| To do |
All that should appear is the line containing "Mockup Board: [1050,311,1403,557]" and the lines after it in the records below, each reproduced exactly.
Segment Start: The records
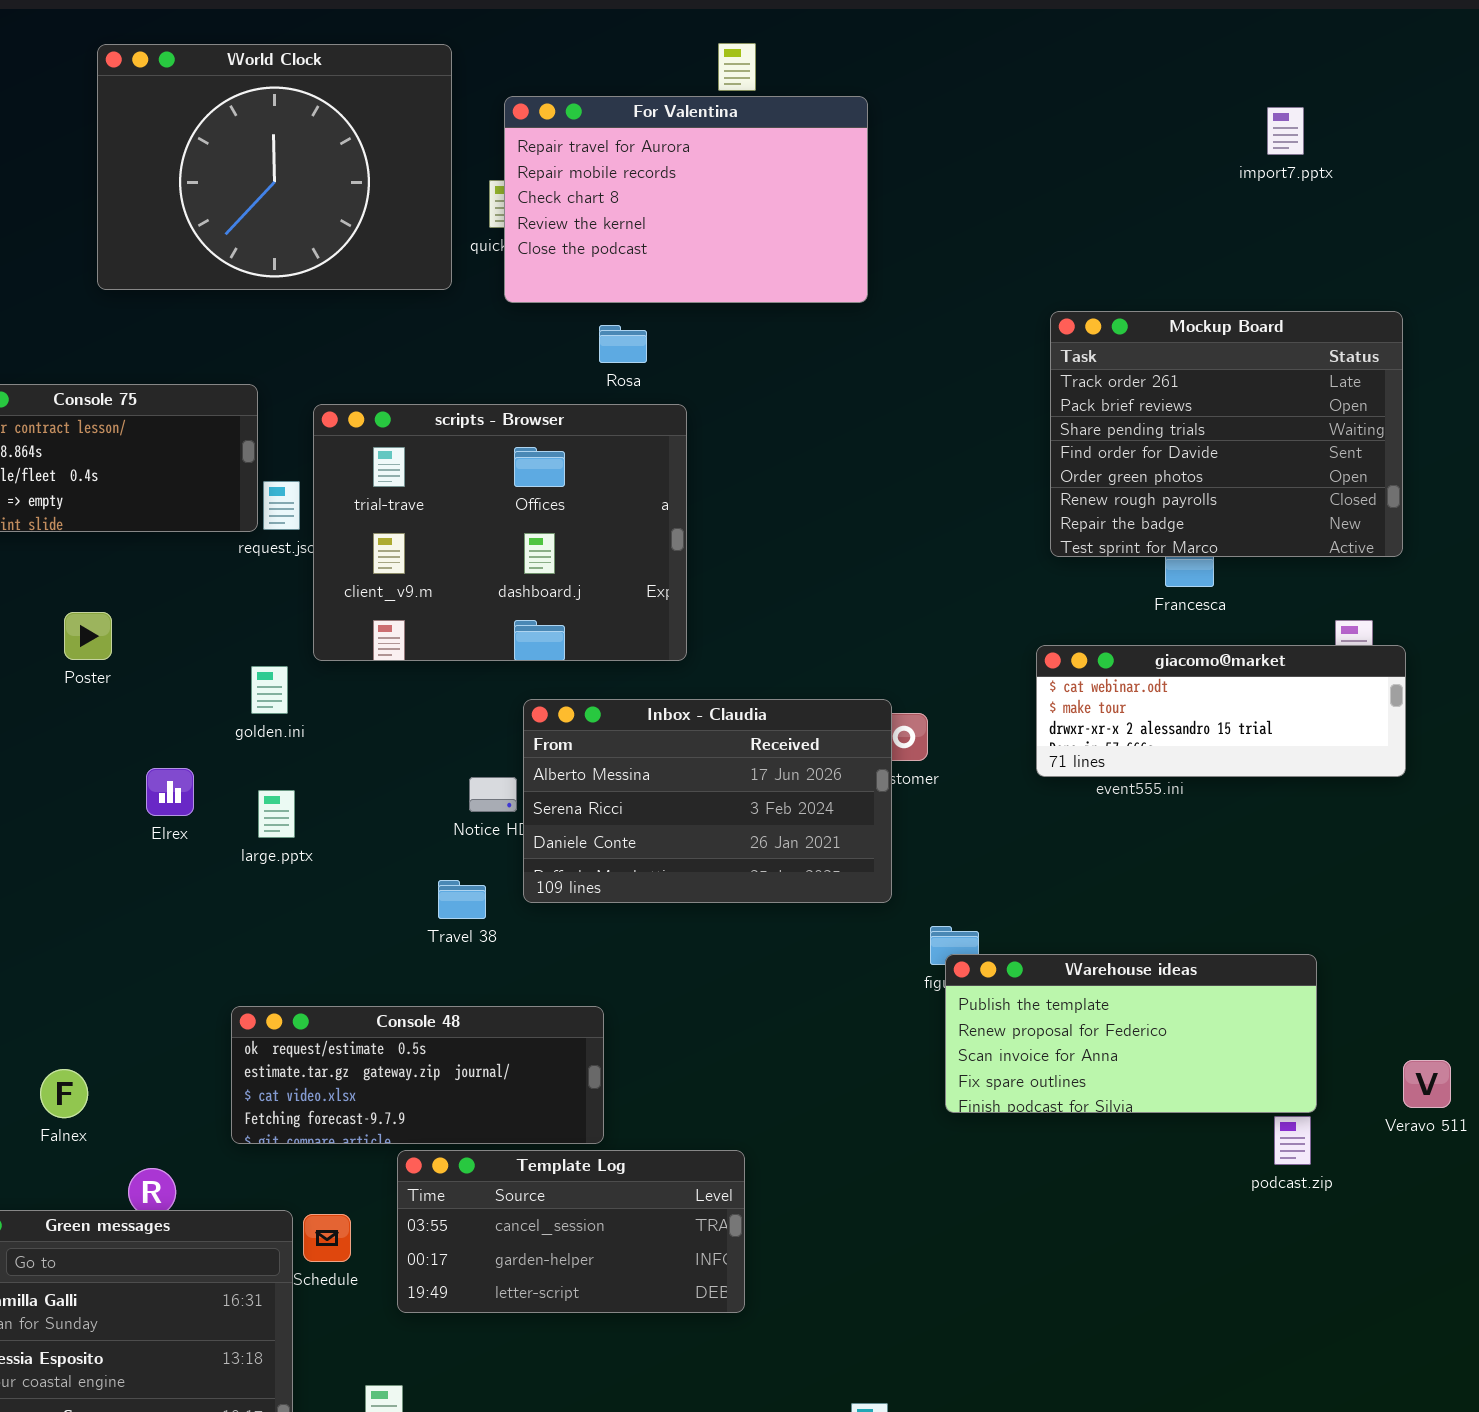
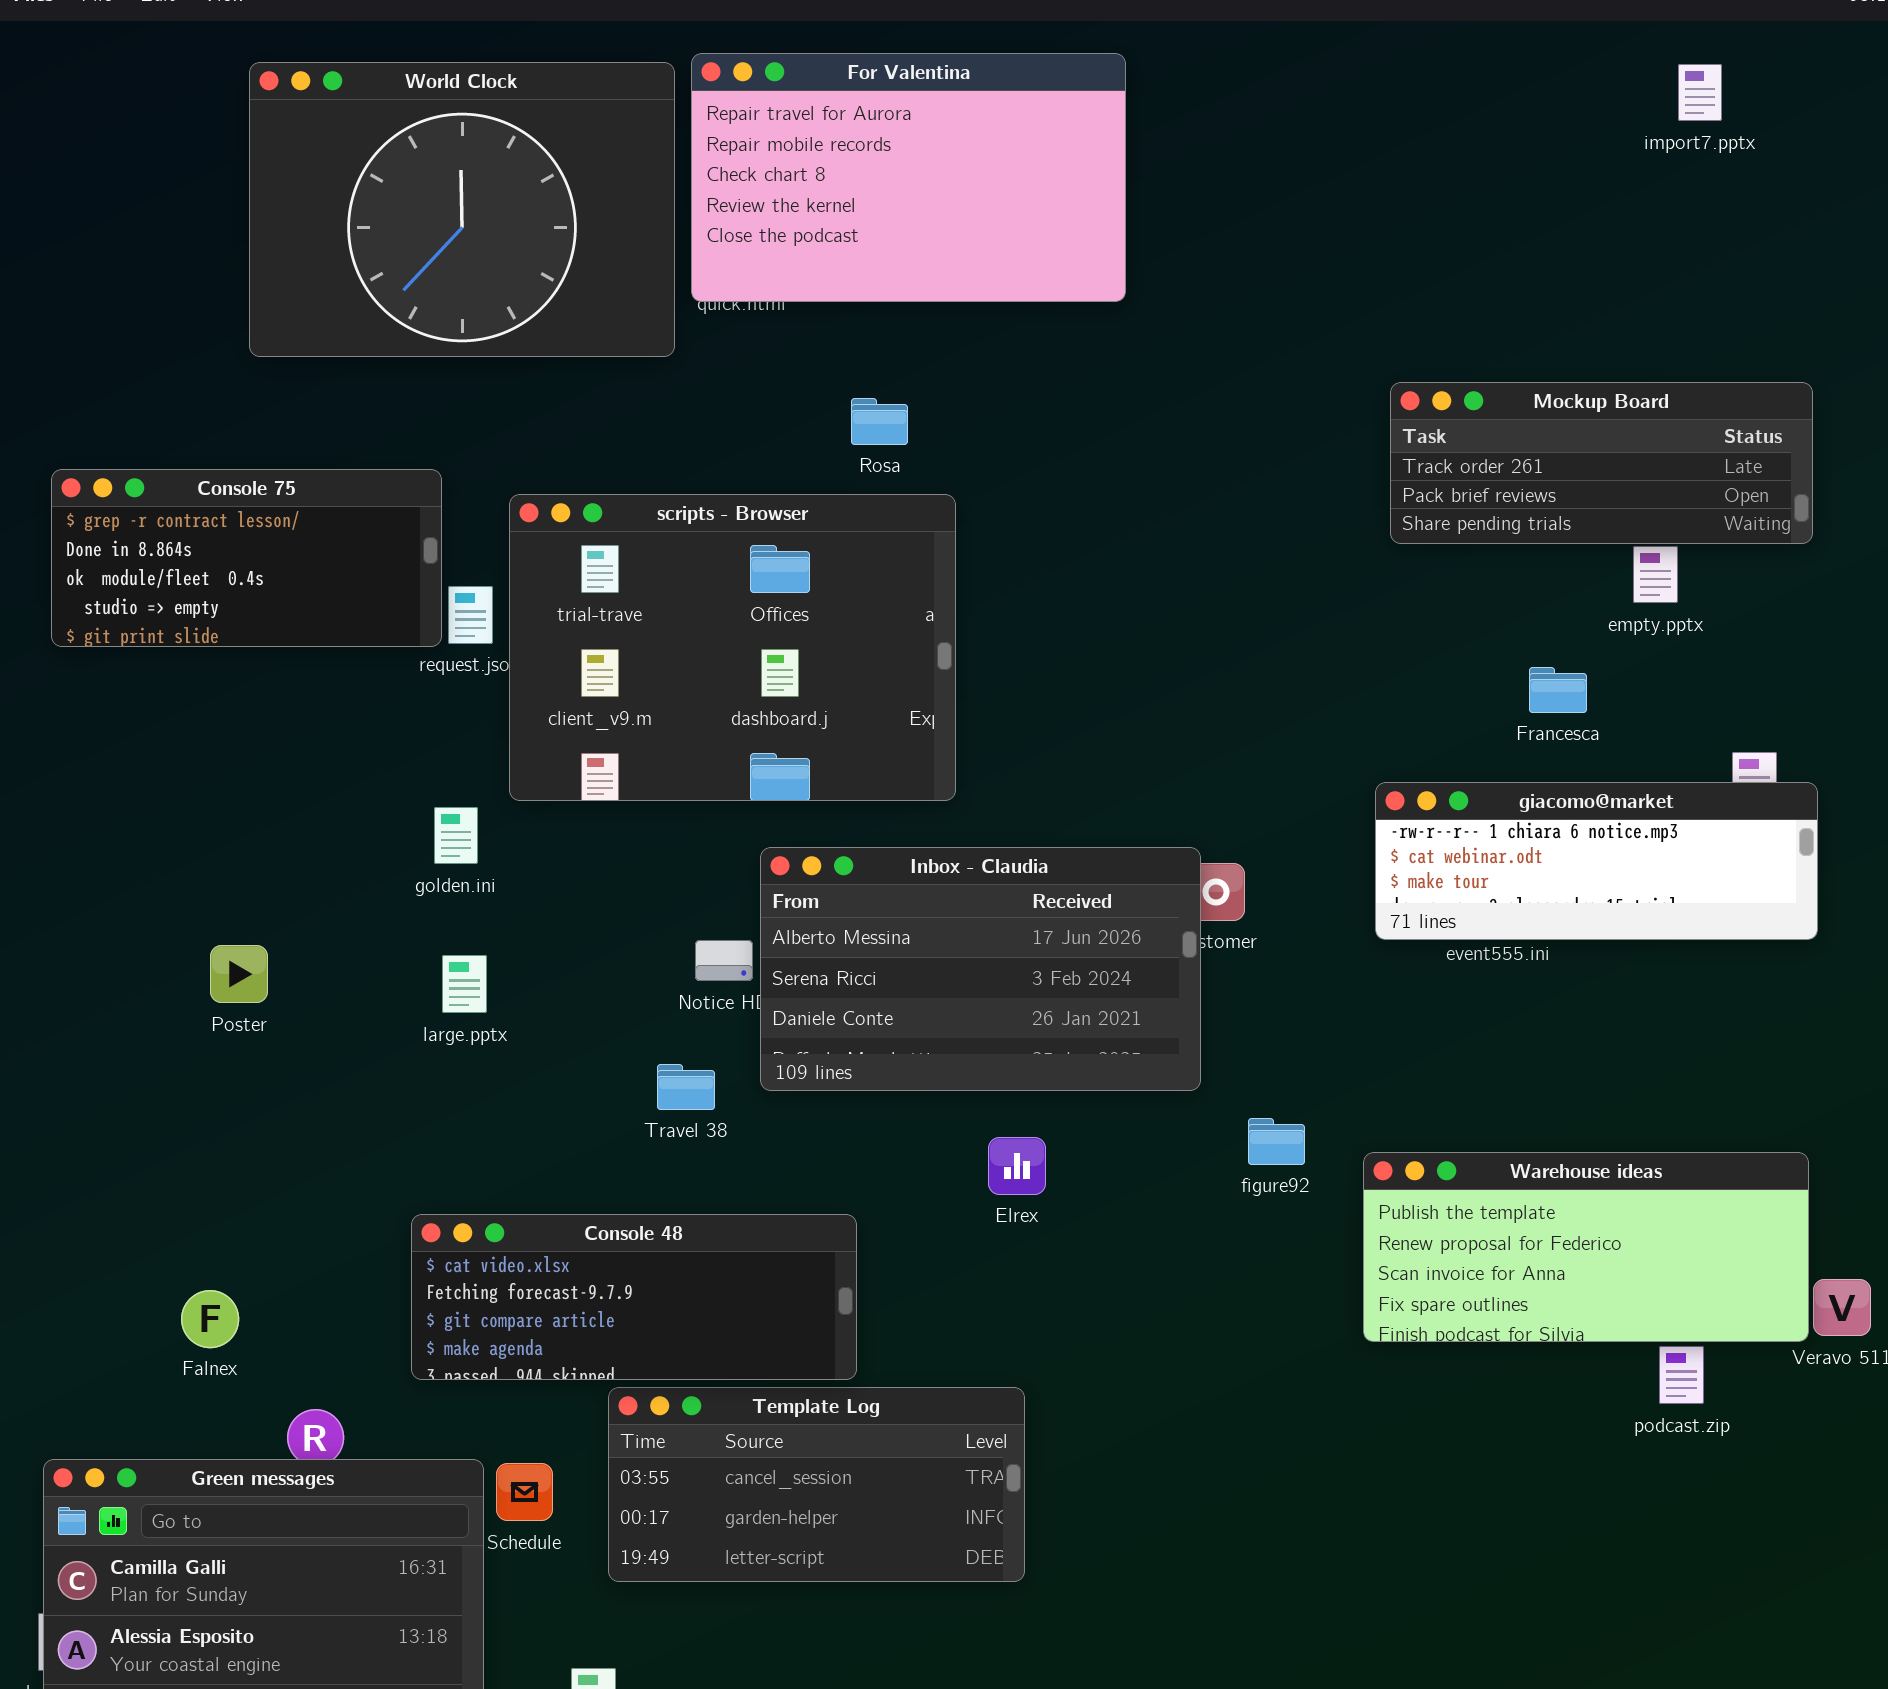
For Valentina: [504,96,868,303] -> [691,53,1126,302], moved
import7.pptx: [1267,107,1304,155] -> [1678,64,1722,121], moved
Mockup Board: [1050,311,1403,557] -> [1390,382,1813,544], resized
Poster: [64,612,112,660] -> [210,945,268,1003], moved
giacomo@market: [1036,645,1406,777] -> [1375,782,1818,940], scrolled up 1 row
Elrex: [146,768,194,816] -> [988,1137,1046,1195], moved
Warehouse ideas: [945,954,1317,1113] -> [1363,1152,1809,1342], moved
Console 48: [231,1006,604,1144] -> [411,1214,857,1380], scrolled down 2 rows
Segment End: The records
| Expected answer |
Mockup Board: [1050,311,1403,557] -> [1390,382,1813,544], resized
Poster: [64,612,112,660] -> [210,945,268,1003], moved
giacomo@market: [1036,645,1406,777] -> [1375,782,1818,940], scrolled up 1 row
Elrex: [146,768,194,816] -> [988,1137,1046,1195], moved
Warehouse ideas: [945,954,1317,1113] -> [1363,1152,1809,1342], moved
Console 48: [231,1006,604,1144] -> [411,1214,857,1380], scrolled down 2 rows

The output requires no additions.